A block of data>
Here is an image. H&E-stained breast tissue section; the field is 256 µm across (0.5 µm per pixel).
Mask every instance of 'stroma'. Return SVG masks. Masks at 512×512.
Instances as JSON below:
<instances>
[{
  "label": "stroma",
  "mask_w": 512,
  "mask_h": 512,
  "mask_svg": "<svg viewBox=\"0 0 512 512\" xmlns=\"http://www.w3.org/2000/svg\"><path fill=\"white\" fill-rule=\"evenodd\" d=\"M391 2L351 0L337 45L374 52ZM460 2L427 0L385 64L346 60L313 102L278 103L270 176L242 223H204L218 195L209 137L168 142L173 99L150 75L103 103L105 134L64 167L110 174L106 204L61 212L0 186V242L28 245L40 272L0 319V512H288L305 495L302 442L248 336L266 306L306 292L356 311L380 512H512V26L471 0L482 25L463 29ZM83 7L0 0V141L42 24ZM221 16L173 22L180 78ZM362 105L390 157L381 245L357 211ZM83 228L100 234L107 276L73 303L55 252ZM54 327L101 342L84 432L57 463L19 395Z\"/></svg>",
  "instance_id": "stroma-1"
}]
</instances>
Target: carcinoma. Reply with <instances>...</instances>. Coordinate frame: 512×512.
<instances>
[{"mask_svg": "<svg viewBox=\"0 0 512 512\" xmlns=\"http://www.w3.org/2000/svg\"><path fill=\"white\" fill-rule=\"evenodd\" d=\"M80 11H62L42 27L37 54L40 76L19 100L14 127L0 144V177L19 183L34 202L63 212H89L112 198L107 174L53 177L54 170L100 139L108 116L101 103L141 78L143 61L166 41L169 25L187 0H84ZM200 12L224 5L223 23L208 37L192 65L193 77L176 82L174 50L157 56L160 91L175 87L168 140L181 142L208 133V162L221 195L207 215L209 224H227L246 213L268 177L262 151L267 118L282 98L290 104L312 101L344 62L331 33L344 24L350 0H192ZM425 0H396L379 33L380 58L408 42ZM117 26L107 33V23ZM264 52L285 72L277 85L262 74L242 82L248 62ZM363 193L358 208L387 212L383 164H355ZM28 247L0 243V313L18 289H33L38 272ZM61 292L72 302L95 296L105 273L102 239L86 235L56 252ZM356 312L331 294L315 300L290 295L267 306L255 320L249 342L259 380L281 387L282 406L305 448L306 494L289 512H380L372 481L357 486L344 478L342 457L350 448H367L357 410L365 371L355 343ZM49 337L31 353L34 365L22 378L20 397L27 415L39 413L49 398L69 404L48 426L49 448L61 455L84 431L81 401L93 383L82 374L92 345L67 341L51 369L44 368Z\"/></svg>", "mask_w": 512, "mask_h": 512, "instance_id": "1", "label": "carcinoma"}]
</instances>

What the task requires> Return the material exactly as it stands.

Complete response>
Here is an image. H&E-stained breast tissue section; the field is 256 µm across (0.5 µm per pixel).
Mask every instance of 'stroma'. Return SVG masks. Masks at 512×512.
Instances as JSON below:
<instances>
[{
  "label": "stroma",
  "mask_w": 512,
  "mask_h": 512,
  "mask_svg": "<svg viewBox=\"0 0 512 512\" xmlns=\"http://www.w3.org/2000/svg\"><path fill=\"white\" fill-rule=\"evenodd\" d=\"M391 2L351 0L337 45L374 52ZM460 2L427 0L385 64L346 60L313 102L278 103L270 176L242 223H204L218 195L209 137L168 142L173 99L150 75L103 103L105 134L64 167L110 174L106 204L61 212L0 186V242L28 245L40 272L0 319V512H288L305 495L302 442L248 336L266 306L306 292L356 311L380 512H512V26L471 0L482 25L463 29ZM83 7L0 0V141L42 24ZM221 16L173 22L180 78ZM362 105L390 157L381 245L357 211ZM83 228L100 234L107 276L73 303L55 252ZM54 327L101 342L84 432L57 463L19 395Z\"/></svg>",
  "instance_id": "stroma-1"
}]
</instances>
Target: carcinoma. Reply with <instances>...</instances>. Coordinate frame: 512×512.
<instances>
[{"mask_svg": "<svg viewBox=\"0 0 512 512\" xmlns=\"http://www.w3.org/2000/svg\"><path fill=\"white\" fill-rule=\"evenodd\" d=\"M80 11H62L42 27L37 54L40 76L19 100L14 127L0 144V177L19 183L34 202L63 212H89L112 198L107 174L53 177L54 170L100 139L108 116L101 103L141 78L143 61L166 41L169 25L187 0H84ZM200 12L224 5L223 23L208 37L192 65L193 77L176 82L174 50L157 56L160 91L175 87L168 140L181 142L208 133V162L221 195L207 215L209 224H227L246 213L268 177L262 151L267 118L282 98L290 104L312 101L344 62L331 33L344 24L350 0H192ZM425 0H396L379 33L380 58L408 42ZM117 26L107 33V23ZM264 52L285 72L277 85L262 74L242 82L248 62ZM363 193L358 208L387 212L383 164H355ZM28 247L0 243V313L18 289H33L38 272ZM61 292L72 302L95 296L105 273L102 239L86 235L56 252ZM356 312L331 294L315 300L290 295L267 306L255 320L249 342L259 380L281 387L282 406L305 448L306 494L289 512H380L372 481L357 486L344 478L342 457L350 448H367L357 410L365 371L355 343ZM49 337L31 353L34 365L22 378L20 397L27 415L39 413L49 398L69 404L48 426L49 448L61 455L84 431L81 401L93 383L82 374L92 345L67 341L51 369L44 368Z\"/></svg>", "mask_w": 512, "mask_h": 512, "instance_id": "1", "label": "carcinoma"}]
</instances>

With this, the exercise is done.